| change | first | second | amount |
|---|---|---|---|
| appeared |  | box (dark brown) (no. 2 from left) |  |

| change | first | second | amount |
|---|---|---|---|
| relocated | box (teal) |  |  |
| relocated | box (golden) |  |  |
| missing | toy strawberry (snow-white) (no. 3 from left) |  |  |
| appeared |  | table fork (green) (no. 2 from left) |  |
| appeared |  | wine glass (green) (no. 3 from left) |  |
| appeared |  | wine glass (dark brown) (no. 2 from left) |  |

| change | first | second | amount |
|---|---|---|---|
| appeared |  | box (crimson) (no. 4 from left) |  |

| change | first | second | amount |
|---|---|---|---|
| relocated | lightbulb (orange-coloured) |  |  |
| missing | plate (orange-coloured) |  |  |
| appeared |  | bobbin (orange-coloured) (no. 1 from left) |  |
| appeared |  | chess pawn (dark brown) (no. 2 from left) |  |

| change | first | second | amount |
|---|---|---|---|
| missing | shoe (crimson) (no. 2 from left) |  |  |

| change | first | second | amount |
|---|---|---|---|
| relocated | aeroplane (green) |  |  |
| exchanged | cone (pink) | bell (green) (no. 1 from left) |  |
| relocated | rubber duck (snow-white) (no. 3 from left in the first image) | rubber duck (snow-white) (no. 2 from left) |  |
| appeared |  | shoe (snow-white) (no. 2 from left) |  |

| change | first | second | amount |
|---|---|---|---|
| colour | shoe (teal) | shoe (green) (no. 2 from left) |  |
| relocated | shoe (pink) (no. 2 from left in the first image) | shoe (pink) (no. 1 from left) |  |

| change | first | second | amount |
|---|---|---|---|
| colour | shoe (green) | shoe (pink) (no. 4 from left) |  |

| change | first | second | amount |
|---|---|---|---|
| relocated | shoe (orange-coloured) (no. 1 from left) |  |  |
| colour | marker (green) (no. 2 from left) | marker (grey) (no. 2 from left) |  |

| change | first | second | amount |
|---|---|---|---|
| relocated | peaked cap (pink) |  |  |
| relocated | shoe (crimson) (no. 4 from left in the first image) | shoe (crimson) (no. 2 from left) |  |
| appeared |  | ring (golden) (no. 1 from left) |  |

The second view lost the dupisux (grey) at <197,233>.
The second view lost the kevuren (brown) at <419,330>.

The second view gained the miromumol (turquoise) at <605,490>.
□ □ □ □ □ □ □
What the exercise asks.
Reproduce every entry above exactly as it was written.

Exercise solution.
| change | first | second | amount |
|---|---|---|---|
| appeared |  | box (dark brown) (no. 2 from left) |  |

| change | first | second | amount |
|---|---|---|---|
| relocated | box (teal) |  |  |
| relocated | box (golden) |  |  |
| missing | toy strawberry (snow-white) (no. 3 from left) |  |  |
| appeared |  | table fork (green) (no. 2 from left) |  |
| appeared |  | wine glass (green) (no. 3 from left) |  |
| appeared |  | wine glass (dark brown) (no. 2 from left) |  |

| change | first | second | amount |
|---|---|---|---|
| appeared |  | box (crimson) (no. 4 from left) |  |

| change | first | second | amount |
|---|---|---|---|
| relocated | lightbulb (orange-coloured) |  |  |
| missing | plate (orange-coloured) |  |  |
| appeared |  | bobbin (orange-coloured) (no. 1 from left) |  |
| appeared |  | chess pawn (dark brown) (no. 2 from left) |  |

| change | first | second | amount |
|---|---|---|---|
| missing | shoe (crimson) (no. 2 from left) |  |  |

| change | first | second | amount |
|---|---|---|---|
| relocated | aeroplane (green) |  |  |
| exchanged | cone (pink) | bell (green) (no. 1 from left) |  |
| relocated | rubber duck (snow-white) (no. 3 from left in the first image) | rubber duck (snow-white) (no. 2 from left) |  |
| appeared |  | shoe (snow-white) (no. 2 from left) |  |

| change | first | second | amount |
|---|---|---|---|
| colour | shoe (teal) | shoe (green) (no. 2 from left) |  |
| relocated | shoe (pink) (no. 2 from left in the first image) | shoe (pink) (no. 1 from left) |  |

| change | first | second | amount |
|---|---|---|---|
| colour | shoe (green) | shoe (pink) (no. 4 from left) |  |

| change | first | second | amount |
|---|---|---|---|
| relocated | shoe (orange-coloured) (no. 1 from left) |  |  |
| colour | marker (green) (no. 2 from left) | marker (grey) (no. 2 from left) |  |

| change | first | second | amount |
|---|---|---|---|
| relocated | peaked cap (pink) |  |  |
| relocated | shoe (crimson) (no. 4 from left in the first image) | shoe (crimson) (no. 2 from left) |  |
| appeared |  | ring (golden) (no. 1 from left) |  |

The second view lost the dupisux (grey) at <197,233>.
The second view lost the kevuren (brown) at <419,330>.

The second view gained the miromumol (turquoise) at <605,490>.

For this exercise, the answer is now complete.